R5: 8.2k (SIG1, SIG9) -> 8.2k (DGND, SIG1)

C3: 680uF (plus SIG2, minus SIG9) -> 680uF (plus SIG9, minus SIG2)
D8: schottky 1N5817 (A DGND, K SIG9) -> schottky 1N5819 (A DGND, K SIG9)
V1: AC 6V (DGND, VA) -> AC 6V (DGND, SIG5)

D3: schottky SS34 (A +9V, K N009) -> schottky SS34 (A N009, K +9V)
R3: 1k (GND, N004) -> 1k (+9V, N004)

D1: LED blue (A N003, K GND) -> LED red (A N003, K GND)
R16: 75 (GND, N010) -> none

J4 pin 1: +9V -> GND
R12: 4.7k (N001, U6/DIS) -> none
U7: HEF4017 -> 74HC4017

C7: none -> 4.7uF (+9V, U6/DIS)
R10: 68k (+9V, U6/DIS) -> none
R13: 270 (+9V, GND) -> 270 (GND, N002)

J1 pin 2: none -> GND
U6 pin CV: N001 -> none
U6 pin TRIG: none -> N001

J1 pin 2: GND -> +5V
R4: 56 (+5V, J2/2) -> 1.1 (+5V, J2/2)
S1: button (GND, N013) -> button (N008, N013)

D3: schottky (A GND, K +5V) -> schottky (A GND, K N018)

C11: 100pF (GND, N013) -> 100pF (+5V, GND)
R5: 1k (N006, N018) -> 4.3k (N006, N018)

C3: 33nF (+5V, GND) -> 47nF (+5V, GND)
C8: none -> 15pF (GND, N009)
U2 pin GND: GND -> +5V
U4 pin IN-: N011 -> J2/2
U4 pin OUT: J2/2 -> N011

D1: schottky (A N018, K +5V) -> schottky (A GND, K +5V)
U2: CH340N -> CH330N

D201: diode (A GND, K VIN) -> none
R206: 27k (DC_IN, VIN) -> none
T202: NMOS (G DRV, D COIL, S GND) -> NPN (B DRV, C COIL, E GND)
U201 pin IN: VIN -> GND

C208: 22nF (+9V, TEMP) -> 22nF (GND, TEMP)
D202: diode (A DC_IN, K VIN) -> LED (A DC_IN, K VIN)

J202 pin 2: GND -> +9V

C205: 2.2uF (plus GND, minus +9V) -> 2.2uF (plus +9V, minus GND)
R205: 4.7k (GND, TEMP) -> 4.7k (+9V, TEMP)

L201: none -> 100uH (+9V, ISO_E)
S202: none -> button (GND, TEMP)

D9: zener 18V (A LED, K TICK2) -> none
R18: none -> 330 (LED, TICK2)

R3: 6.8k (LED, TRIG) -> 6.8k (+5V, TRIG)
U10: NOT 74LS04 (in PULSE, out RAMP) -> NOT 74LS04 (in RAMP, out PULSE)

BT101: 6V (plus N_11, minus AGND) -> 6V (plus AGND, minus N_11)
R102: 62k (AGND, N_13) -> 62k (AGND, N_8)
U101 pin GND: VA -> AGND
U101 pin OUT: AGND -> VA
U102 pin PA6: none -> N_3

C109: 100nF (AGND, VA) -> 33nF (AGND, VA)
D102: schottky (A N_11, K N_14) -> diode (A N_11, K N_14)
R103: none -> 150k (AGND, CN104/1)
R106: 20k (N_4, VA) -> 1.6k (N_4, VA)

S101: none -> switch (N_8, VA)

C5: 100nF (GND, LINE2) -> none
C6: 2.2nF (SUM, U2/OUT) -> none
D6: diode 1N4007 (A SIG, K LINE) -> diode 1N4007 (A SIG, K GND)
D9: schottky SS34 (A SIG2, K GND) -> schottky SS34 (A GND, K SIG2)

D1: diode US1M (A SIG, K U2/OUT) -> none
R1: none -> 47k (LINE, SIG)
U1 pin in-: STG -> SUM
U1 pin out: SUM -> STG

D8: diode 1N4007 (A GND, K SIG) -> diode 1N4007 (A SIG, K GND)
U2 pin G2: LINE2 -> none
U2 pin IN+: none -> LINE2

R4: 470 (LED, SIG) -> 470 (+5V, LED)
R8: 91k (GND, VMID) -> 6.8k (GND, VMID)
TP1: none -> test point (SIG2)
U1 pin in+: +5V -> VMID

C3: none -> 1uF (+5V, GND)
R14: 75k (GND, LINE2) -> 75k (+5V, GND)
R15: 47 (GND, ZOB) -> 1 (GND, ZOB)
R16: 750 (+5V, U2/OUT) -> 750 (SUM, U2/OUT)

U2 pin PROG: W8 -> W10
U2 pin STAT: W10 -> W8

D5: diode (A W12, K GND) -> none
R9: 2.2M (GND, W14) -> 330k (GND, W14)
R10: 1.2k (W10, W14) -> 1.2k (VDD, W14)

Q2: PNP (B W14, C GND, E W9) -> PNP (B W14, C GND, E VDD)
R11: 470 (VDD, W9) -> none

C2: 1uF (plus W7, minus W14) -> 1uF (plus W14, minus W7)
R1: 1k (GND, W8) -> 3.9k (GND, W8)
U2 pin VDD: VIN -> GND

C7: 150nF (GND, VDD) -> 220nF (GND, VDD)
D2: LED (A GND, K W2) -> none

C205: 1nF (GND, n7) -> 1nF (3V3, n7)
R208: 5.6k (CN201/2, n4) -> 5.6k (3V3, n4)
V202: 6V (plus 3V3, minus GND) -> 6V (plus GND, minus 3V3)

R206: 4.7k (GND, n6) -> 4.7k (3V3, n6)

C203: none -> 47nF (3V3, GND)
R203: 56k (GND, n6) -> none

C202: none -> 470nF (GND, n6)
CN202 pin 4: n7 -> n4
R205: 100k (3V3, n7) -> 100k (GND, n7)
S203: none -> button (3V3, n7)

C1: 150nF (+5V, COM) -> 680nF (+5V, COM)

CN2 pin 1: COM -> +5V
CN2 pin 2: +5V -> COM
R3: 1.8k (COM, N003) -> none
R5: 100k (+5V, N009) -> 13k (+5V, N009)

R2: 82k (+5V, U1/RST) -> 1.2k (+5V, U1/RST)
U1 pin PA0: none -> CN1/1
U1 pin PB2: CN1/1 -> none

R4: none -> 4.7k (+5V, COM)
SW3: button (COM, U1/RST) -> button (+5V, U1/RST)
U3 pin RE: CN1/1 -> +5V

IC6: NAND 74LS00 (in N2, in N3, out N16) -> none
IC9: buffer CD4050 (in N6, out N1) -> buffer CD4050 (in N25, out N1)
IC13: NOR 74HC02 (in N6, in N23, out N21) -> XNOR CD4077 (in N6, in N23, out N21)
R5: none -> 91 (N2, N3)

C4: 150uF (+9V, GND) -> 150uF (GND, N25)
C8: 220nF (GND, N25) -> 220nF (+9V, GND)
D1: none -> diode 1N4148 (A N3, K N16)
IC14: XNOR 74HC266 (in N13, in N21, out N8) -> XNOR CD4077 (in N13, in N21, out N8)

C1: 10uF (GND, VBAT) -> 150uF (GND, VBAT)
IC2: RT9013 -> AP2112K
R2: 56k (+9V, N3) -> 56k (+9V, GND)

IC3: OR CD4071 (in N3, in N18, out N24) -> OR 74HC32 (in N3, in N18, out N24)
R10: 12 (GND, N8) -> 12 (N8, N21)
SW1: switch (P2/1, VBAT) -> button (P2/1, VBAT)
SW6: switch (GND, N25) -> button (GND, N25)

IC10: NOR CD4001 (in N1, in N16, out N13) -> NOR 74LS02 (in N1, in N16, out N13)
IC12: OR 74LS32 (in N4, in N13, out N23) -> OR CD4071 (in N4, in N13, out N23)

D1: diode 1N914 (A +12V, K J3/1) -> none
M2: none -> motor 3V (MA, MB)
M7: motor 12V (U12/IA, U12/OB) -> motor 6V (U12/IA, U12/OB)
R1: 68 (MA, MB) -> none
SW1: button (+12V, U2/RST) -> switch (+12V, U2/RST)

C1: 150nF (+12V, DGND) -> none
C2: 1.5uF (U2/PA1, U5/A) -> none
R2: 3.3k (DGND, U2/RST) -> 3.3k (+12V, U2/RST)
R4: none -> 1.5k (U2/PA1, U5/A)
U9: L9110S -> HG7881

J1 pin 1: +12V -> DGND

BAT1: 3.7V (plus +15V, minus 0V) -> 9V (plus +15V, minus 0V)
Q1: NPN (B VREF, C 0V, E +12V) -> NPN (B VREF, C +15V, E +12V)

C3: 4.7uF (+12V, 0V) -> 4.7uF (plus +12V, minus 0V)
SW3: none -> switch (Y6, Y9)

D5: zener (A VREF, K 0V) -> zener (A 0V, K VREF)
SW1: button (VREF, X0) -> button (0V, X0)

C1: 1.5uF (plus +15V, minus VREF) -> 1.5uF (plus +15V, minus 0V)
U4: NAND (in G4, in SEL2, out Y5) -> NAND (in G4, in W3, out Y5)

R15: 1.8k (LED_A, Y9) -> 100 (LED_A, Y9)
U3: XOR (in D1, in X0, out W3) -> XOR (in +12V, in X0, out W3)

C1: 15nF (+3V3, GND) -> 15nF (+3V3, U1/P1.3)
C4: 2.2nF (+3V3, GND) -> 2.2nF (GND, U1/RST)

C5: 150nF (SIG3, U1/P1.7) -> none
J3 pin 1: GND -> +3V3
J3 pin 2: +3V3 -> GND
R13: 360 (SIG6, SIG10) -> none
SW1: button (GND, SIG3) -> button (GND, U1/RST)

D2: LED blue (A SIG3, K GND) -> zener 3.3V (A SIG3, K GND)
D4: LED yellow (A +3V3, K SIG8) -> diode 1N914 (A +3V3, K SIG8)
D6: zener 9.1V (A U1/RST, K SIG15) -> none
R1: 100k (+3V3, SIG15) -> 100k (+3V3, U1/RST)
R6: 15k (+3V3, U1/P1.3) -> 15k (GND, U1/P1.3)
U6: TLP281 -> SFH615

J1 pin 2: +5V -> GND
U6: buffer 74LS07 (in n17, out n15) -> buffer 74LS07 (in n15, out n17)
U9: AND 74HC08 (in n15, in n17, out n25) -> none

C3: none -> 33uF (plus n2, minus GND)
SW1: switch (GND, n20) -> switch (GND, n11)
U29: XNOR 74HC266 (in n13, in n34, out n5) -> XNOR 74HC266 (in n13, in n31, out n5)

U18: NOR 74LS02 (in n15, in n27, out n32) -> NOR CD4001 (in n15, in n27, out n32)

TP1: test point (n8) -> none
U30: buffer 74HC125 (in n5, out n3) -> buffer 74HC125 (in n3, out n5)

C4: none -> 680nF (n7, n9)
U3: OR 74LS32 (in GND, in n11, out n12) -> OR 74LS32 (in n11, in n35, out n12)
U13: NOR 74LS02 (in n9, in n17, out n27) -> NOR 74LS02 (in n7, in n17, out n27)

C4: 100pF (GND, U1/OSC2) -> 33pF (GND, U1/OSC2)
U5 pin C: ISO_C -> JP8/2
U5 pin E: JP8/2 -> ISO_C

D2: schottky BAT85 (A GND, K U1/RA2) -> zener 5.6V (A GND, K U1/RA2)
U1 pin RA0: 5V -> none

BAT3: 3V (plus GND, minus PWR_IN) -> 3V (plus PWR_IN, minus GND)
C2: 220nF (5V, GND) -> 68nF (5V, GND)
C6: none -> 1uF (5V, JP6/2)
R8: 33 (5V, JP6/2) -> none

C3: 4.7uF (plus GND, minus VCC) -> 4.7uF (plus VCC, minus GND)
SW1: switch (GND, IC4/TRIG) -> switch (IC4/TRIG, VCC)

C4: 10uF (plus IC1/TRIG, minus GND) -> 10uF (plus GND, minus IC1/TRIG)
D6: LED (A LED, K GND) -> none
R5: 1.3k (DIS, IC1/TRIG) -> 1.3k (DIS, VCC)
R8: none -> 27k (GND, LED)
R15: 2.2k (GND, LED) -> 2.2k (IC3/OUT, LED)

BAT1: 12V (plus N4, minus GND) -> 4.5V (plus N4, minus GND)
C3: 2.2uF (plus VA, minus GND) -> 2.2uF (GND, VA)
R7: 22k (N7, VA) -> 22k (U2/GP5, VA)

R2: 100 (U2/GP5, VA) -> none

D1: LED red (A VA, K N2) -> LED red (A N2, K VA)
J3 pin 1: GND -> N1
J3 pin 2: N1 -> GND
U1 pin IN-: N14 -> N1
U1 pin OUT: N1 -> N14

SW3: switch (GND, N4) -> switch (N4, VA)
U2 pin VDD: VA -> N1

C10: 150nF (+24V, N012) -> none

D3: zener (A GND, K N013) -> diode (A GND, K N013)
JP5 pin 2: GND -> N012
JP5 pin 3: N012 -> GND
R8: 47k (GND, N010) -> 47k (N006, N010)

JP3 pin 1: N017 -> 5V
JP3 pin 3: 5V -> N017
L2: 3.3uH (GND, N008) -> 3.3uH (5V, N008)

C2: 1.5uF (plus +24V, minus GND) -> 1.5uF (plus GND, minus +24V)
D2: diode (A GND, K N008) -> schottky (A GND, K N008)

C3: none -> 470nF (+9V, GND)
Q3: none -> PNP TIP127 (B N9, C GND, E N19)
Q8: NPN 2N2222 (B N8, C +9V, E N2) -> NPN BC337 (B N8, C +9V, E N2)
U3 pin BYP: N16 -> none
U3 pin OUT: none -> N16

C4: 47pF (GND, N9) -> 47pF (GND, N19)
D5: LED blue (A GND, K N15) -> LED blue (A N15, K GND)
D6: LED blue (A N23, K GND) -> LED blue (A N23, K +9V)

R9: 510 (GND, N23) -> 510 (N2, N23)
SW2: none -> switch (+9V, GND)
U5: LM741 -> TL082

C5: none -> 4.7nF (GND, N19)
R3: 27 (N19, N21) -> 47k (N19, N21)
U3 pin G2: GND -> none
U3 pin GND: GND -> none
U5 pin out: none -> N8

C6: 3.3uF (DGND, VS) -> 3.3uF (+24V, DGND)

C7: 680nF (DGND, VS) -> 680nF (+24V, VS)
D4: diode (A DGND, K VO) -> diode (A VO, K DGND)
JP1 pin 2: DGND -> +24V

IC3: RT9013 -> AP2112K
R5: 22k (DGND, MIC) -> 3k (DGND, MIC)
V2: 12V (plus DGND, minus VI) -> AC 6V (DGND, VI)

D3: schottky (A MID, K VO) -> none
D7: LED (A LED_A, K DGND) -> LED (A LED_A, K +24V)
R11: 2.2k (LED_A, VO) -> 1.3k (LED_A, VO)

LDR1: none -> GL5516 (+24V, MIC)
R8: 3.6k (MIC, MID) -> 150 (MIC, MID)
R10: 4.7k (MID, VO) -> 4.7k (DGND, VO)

○ ○ ○ ○ ○ ○ ○

### What the exercise asks
In the listing above, find the line with "D5: diode (A W12, K GND) -> none" and the line with "U2 pin VDD: VIN -> GND"; set down exactly those two lines and every line between them, nothing more.

### Output below
D5: diode (A W12, K GND) -> none
R9: 2.2M (GND, W14) -> 330k (GND, W14)
R10: 1.2k (W10, W14) -> 1.2k (VDD, W14)

Q2: PNP (B W14, C GND, E W9) -> PNP (B W14, C GND, E VDD)
R11: 470 (VDD, W9) -> none

C2: 1uF (plus W7, minus W14) -> 1uF (plus W14, minus W7)
R1: 1k (GND, W8) -> 3.9k (GND, W8)
U2 pin VDD: VIN -> GND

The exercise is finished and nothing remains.